GIVEN INSTRUCTION » Report each line in the rows below that contains the string "kern", copied in full.
--- Begin ---
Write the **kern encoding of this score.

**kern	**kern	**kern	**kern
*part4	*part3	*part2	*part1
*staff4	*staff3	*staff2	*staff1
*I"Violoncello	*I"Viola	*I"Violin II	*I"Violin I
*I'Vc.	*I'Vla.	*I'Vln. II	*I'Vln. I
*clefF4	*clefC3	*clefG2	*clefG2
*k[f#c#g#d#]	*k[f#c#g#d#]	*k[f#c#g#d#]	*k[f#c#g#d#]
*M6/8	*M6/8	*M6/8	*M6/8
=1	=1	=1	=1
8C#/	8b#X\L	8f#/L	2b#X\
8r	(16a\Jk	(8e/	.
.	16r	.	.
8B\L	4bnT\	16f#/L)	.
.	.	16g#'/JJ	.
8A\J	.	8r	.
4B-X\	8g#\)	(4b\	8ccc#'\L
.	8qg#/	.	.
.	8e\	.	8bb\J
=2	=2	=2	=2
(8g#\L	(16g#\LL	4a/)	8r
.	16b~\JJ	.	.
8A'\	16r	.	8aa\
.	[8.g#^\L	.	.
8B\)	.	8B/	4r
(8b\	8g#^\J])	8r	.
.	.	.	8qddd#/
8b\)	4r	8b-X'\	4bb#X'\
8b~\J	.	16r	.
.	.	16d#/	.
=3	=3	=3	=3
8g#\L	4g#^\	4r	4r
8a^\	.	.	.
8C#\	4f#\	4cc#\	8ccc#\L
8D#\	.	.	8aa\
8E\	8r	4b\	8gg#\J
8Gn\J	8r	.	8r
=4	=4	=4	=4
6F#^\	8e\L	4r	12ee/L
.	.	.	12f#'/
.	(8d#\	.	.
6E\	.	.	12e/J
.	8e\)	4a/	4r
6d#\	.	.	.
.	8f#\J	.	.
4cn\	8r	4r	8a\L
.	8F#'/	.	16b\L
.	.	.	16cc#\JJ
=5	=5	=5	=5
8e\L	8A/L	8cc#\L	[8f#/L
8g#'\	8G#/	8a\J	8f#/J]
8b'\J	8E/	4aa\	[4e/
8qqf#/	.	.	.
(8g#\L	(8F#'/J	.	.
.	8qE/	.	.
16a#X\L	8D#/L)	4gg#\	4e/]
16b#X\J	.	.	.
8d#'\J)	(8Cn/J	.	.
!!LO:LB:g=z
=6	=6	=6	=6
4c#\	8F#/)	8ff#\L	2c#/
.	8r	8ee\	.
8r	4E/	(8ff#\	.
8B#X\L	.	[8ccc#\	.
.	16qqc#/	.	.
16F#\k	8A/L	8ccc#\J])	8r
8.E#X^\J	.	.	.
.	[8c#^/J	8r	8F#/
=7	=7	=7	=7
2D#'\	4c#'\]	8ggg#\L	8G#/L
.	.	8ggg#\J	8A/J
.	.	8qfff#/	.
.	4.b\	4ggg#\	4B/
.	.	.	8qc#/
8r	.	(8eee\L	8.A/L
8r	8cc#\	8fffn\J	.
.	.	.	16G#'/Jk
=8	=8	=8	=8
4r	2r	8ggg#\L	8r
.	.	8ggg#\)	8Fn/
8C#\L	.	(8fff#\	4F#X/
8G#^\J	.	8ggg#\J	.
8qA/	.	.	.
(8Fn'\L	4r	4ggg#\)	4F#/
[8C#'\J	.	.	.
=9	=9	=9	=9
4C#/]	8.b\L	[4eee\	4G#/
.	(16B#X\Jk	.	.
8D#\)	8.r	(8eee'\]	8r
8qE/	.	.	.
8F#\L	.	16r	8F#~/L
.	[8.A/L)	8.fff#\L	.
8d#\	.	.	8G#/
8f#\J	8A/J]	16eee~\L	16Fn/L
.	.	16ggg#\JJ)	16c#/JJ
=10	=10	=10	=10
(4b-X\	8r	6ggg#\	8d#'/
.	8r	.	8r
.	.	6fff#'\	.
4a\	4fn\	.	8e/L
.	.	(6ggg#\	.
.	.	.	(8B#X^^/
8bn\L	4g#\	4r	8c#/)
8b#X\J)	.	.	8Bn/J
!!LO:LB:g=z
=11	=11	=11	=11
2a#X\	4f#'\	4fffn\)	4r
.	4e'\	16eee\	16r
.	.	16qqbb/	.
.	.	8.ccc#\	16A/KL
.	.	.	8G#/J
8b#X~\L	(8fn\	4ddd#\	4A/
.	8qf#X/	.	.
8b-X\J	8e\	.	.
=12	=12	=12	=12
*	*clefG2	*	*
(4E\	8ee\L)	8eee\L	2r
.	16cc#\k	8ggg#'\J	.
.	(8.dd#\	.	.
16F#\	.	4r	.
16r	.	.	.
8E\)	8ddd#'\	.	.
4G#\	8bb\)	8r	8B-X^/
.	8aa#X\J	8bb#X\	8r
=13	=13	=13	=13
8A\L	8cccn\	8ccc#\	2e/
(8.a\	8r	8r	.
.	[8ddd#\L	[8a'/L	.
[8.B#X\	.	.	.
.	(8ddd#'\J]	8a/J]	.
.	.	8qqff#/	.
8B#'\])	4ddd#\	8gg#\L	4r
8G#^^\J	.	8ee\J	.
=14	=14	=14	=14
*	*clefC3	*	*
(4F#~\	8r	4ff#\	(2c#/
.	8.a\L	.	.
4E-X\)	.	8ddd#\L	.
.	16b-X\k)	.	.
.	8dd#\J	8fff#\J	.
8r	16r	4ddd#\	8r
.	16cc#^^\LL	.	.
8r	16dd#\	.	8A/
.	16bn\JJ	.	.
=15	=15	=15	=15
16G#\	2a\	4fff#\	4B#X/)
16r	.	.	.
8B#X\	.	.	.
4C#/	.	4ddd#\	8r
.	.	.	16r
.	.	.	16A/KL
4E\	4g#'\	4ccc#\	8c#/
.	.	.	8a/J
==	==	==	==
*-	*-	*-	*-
--- End ---
EXERCISE ANSWER »
Write the **kern encoding of this score.
**kern	**kern	**kern	**kern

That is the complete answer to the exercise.